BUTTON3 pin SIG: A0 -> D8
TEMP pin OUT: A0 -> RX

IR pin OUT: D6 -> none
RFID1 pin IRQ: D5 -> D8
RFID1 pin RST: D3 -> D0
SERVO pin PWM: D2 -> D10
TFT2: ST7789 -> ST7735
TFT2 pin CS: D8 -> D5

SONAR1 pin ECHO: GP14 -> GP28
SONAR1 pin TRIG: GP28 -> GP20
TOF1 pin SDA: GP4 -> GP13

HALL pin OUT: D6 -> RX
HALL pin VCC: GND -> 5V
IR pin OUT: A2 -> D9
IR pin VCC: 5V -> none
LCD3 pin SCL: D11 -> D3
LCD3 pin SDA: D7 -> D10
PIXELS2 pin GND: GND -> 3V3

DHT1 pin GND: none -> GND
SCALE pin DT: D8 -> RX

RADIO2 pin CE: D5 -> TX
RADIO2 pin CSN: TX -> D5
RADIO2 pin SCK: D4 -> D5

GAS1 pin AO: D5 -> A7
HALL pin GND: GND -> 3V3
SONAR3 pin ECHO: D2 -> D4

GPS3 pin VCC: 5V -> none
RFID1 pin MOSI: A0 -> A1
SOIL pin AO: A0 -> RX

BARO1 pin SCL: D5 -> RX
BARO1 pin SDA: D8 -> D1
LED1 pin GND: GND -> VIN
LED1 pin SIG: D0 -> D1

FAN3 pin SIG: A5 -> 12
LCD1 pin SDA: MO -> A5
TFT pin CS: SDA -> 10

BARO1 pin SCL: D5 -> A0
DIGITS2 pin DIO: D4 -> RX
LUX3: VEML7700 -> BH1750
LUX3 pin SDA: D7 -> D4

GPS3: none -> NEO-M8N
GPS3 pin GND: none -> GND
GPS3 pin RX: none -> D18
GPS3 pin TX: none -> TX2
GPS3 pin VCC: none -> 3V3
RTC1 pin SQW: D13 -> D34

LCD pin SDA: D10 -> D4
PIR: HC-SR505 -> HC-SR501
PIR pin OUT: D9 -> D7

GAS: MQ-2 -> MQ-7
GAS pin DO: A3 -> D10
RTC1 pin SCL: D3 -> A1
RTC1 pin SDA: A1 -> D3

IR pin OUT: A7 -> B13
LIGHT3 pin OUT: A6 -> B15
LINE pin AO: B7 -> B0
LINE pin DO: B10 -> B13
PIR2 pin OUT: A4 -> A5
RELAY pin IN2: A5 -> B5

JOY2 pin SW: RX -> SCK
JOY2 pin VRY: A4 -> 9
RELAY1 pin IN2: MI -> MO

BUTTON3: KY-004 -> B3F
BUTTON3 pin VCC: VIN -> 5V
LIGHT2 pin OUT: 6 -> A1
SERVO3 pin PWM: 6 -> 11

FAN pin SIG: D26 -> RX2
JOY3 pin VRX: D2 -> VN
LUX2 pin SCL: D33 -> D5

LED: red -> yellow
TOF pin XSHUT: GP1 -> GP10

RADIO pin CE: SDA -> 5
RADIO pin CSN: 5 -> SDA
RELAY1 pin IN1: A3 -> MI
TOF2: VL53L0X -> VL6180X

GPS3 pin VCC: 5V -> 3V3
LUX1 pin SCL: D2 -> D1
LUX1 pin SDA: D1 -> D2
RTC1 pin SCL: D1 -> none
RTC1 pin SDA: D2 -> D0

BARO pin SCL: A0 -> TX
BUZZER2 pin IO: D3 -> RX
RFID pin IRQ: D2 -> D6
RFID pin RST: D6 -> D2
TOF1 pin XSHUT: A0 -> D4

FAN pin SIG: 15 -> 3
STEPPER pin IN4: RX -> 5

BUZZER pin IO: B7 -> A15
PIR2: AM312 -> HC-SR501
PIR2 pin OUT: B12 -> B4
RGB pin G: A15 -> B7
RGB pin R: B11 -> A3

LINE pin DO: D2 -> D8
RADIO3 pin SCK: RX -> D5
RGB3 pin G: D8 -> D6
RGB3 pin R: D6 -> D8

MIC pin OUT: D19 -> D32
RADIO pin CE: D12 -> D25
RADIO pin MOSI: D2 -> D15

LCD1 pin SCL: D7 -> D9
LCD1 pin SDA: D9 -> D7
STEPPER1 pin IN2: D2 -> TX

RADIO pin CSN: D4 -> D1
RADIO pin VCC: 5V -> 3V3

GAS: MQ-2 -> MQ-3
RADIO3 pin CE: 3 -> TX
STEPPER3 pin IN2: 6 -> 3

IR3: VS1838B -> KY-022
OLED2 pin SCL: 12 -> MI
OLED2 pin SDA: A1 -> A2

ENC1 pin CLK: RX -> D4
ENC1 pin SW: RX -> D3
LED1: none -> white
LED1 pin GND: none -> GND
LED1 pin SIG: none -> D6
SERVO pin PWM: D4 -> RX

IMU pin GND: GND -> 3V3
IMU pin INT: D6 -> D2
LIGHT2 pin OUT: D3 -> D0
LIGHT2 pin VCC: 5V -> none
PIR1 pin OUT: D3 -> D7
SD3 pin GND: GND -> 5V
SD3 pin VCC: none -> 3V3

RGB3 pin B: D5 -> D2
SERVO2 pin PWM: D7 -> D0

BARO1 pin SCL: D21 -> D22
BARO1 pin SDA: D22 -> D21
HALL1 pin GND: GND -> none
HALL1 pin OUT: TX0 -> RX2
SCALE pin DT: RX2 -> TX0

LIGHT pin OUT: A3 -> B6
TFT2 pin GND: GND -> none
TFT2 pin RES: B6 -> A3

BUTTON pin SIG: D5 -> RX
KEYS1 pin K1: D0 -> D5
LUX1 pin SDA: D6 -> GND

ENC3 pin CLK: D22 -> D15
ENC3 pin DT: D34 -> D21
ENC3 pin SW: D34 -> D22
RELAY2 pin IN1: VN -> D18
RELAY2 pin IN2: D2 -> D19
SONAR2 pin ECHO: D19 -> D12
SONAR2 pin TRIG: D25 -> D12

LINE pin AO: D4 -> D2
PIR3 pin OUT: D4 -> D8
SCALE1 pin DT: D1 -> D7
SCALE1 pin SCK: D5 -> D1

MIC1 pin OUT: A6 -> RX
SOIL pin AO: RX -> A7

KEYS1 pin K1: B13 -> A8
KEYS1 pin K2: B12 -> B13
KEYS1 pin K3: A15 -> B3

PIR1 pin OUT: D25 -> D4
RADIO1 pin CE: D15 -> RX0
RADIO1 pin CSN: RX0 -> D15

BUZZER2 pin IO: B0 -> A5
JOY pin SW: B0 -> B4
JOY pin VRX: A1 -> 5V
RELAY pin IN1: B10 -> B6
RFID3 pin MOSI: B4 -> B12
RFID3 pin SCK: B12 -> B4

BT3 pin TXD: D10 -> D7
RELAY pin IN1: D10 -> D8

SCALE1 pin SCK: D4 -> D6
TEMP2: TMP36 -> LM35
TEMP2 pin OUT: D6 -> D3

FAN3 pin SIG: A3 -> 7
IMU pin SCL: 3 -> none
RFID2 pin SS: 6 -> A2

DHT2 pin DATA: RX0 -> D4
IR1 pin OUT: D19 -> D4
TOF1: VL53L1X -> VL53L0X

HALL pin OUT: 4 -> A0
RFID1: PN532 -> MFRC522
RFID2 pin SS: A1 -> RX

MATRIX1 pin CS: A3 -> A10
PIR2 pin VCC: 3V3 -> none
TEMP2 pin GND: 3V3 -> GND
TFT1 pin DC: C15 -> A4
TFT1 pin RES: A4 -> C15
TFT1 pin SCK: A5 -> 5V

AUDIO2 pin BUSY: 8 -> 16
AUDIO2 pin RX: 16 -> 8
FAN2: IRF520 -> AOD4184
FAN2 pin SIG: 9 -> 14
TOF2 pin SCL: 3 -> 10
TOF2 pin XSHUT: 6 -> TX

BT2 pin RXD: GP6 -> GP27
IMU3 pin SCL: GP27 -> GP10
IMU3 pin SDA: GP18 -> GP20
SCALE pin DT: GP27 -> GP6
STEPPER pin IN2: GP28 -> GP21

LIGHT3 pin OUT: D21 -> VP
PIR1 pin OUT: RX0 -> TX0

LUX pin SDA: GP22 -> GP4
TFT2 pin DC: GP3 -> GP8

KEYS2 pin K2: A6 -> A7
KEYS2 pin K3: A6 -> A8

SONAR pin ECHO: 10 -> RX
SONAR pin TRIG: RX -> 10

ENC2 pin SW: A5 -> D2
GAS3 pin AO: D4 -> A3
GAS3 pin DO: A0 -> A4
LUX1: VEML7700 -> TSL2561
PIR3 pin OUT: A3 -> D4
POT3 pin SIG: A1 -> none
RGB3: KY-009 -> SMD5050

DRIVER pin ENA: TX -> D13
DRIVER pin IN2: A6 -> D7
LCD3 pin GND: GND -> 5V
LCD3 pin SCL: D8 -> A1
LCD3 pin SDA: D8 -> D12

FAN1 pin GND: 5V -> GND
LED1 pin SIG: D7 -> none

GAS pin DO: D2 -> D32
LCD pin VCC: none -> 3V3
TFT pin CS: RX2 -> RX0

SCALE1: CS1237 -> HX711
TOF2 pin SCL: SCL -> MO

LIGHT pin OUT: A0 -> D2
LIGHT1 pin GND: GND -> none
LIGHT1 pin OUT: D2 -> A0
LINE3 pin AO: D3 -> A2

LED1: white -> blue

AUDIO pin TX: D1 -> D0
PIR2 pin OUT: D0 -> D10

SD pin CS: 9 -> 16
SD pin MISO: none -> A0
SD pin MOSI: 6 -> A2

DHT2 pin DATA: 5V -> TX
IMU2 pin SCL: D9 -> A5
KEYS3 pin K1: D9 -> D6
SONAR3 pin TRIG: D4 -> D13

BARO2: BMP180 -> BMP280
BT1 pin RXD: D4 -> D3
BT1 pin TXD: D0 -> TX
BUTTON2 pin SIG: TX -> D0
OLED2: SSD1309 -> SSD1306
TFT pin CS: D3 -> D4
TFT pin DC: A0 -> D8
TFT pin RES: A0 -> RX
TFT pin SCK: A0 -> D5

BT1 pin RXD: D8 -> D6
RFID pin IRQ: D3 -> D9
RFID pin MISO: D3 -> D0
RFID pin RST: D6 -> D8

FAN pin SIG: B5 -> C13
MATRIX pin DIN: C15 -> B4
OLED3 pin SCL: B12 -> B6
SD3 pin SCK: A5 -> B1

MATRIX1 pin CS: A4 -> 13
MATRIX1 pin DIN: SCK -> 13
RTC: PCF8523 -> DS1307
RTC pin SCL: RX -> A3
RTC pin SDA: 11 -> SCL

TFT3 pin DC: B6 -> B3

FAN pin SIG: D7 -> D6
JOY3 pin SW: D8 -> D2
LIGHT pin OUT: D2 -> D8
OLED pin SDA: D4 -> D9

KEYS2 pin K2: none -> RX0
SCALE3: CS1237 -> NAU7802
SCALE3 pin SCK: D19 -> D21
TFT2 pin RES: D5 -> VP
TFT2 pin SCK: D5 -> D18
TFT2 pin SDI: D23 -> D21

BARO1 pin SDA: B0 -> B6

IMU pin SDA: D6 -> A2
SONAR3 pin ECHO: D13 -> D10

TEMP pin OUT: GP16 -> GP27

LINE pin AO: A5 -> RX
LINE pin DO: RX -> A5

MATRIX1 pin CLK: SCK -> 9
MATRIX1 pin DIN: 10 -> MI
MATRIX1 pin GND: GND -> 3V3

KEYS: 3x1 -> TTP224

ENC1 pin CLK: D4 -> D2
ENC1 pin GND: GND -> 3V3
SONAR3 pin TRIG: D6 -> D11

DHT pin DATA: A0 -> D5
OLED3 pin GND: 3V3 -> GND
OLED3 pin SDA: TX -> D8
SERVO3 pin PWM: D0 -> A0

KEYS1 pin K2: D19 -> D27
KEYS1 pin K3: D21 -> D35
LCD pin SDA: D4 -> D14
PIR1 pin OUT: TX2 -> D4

● Problem requirements
In the records above, find the line with "LUX1 pin SDA: D6 -> GND"; write out exactly that line and each one after it, stopping after the line with "PIR1 pin OUT: D25 -> D4".

● Task output
LUX1 pin SDA: D6 -> GND

ENC3 pin CLK: D22 -> D15
ENC3 pin DT: D34 -> D21
ENC3 pin SW: D34 -> D22
RELAY2 pin IN1: VN -> D18
RELAY2 pin IN2: D2 -> D19
SONAR2 pin ECHO: D19 -> D12
SONAR2 pin TRIG: D25 -> D12

LINE pin AO: D4 -> D2
PIR3 pin OUT: D4 -> D8
SCALE1 pin DT: D1 -> D7
SCALE1 pin SCK: D5 -> D1

MIC1 pin OUT: A6 -> RX
SOIL pin AO: RX -> A7

KEYS1 pin K1: B13 -> A8
KEYS1 pin K2: B12 -> B13
KEYS1 pin K3: A15 -> B3

PIR1 pin OUT: D25 -> D4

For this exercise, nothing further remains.